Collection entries
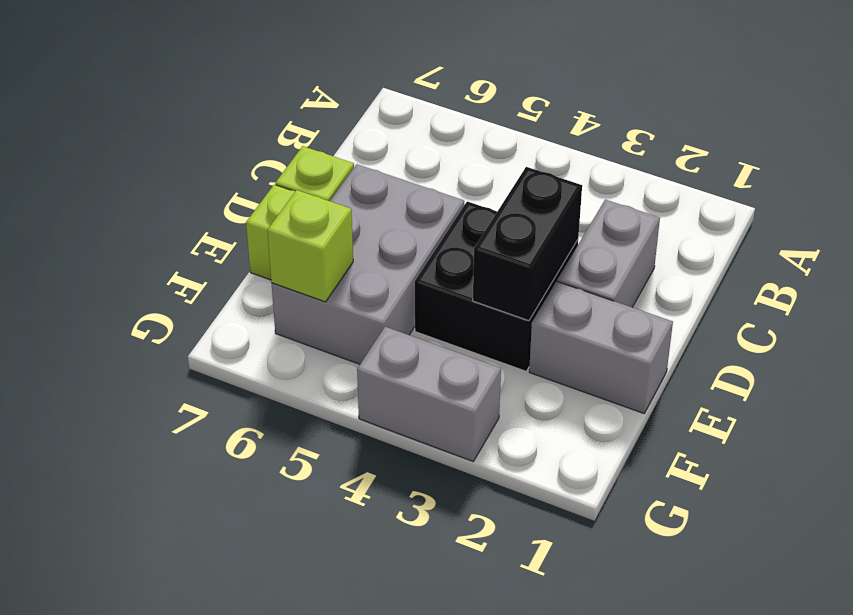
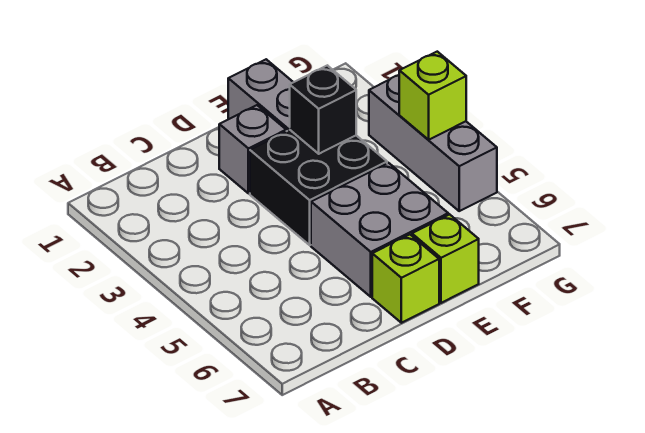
grey brick C2:D2 level 1 -> grey brick D2 level 1
black brick D3:E3 level 2 -> black brick E3 level 2
grey brick D5:F6 level 1 -> grey brick D5:E6 level 1
lime brick F6 level 2 -> lime brick G4 level 2
grey brick G3:G4 level 1 -> grey brick G3:G5 level 1

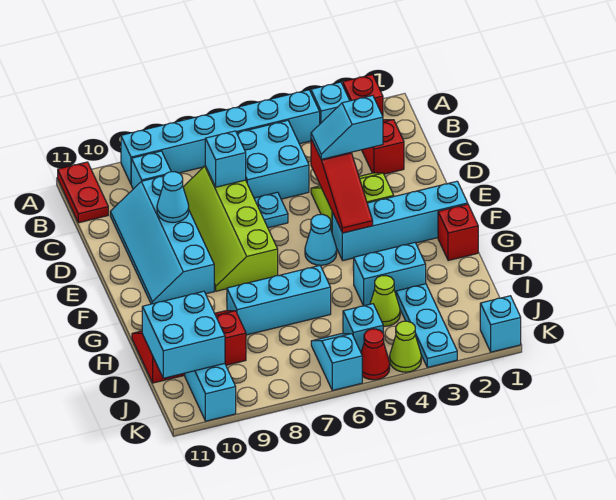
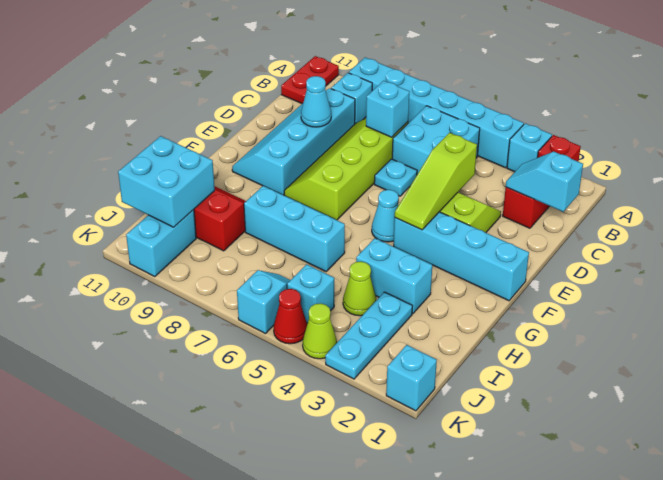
cyan slope D3:D4 level 3 top 3 -> cyan slope C1:C2 level 2 top 1
red slope D4:F4 level 2 top D -> lime slope D4:F4 level 2 top D
red brick G1 level 1 -> none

* **Task item**: Determine how many lines above hold the word "brick", then give only that number.

* **Exercise output**: 6